### TASK DETAILS
All of the data below is to be repeated exactly, except for the pictures.

(DATA SECTION Opens)

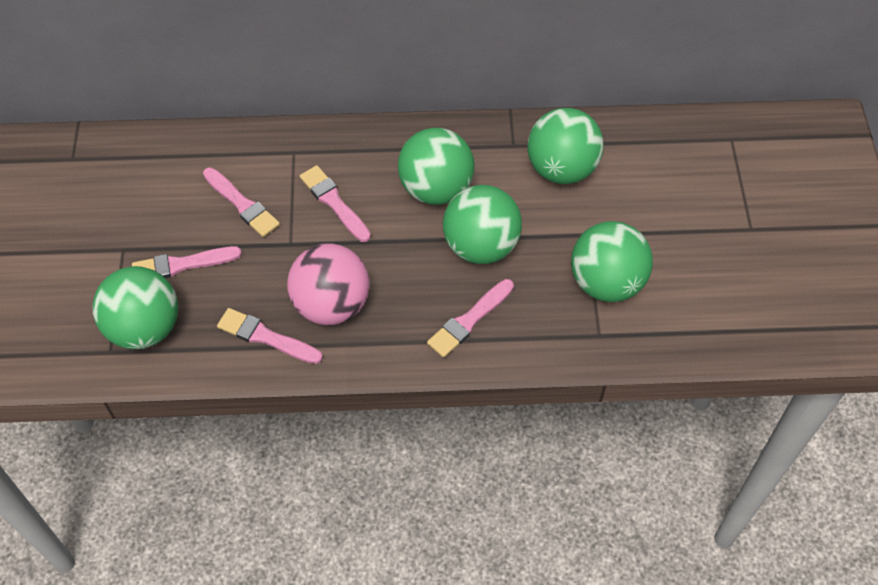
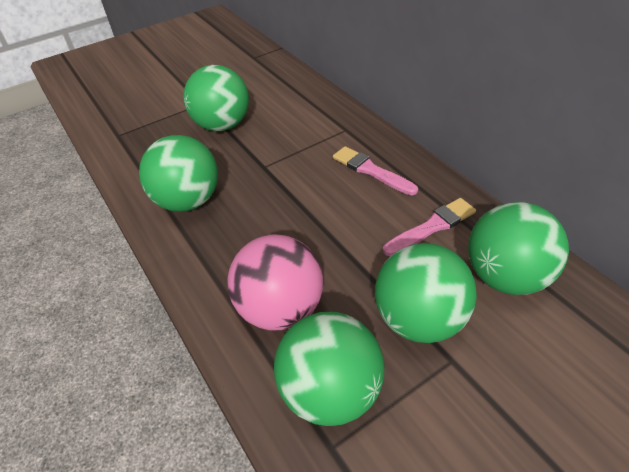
pink brush: 5 -> 2

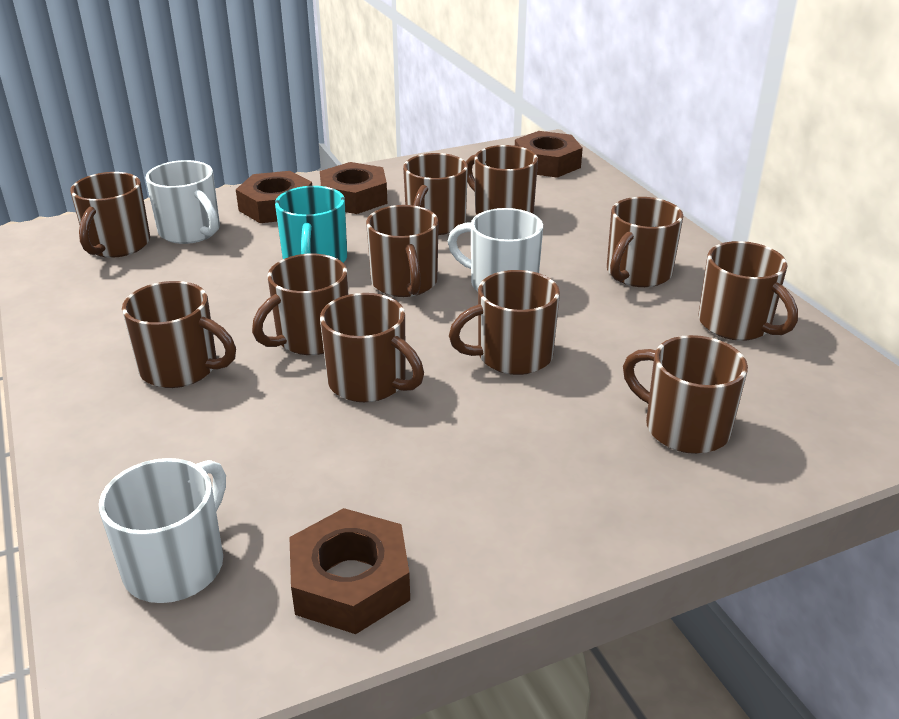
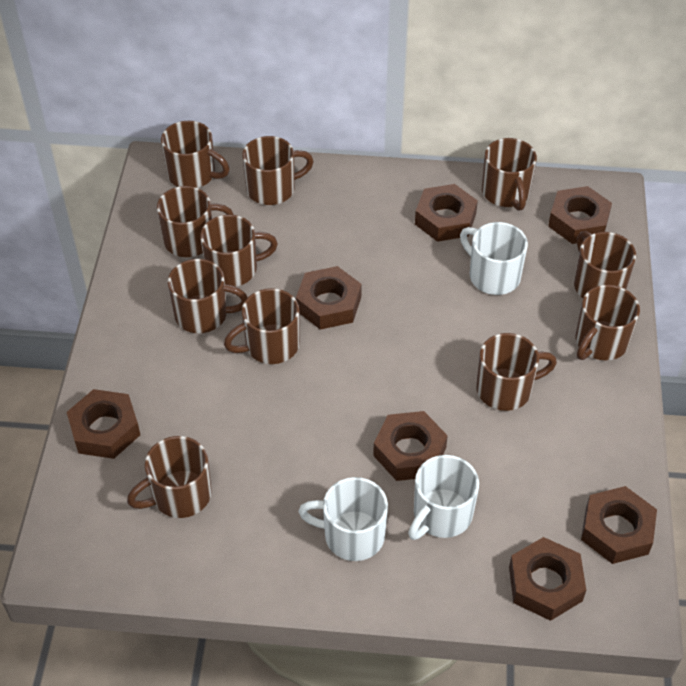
brown nut: 4 -> 7
turquoise mug: 1 -> 0

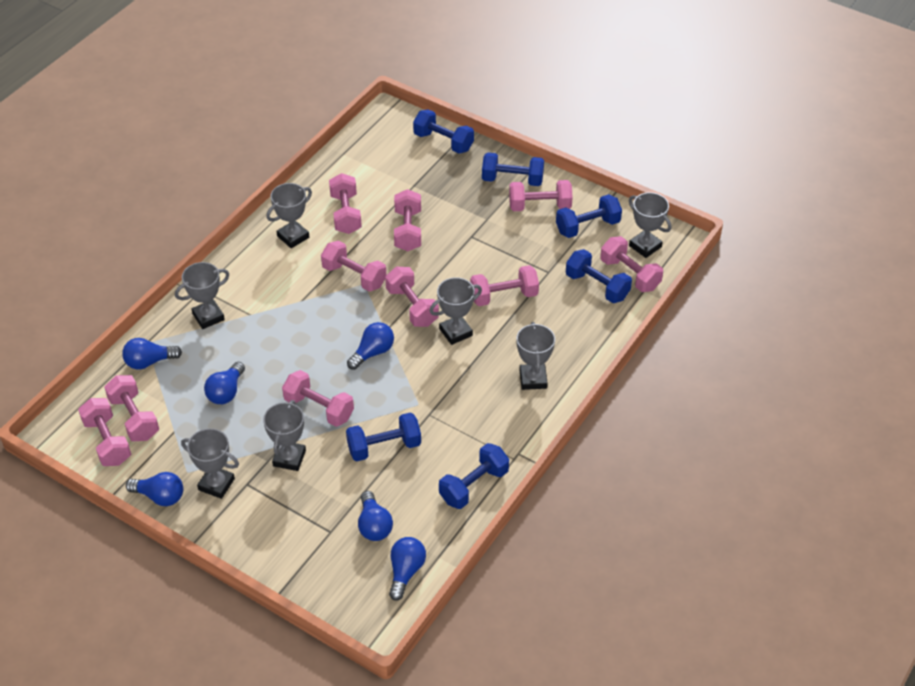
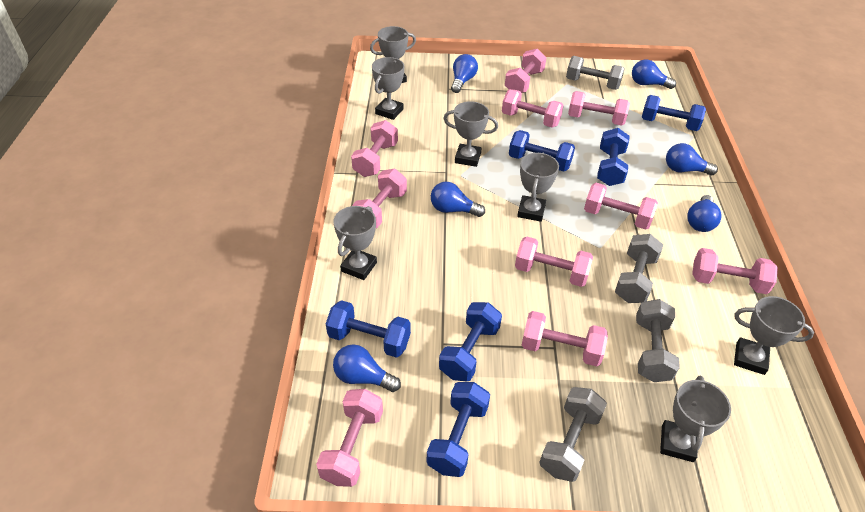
grey dumbbell: 0 -> 4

(DATA SECTION Closes)

### RESPONSE TO THE TASK
pink brush: 5 -> 2

brown nut: 4 -> 7
turquoise mug: 1 -> 0

grey dumbbell: 0 -> 4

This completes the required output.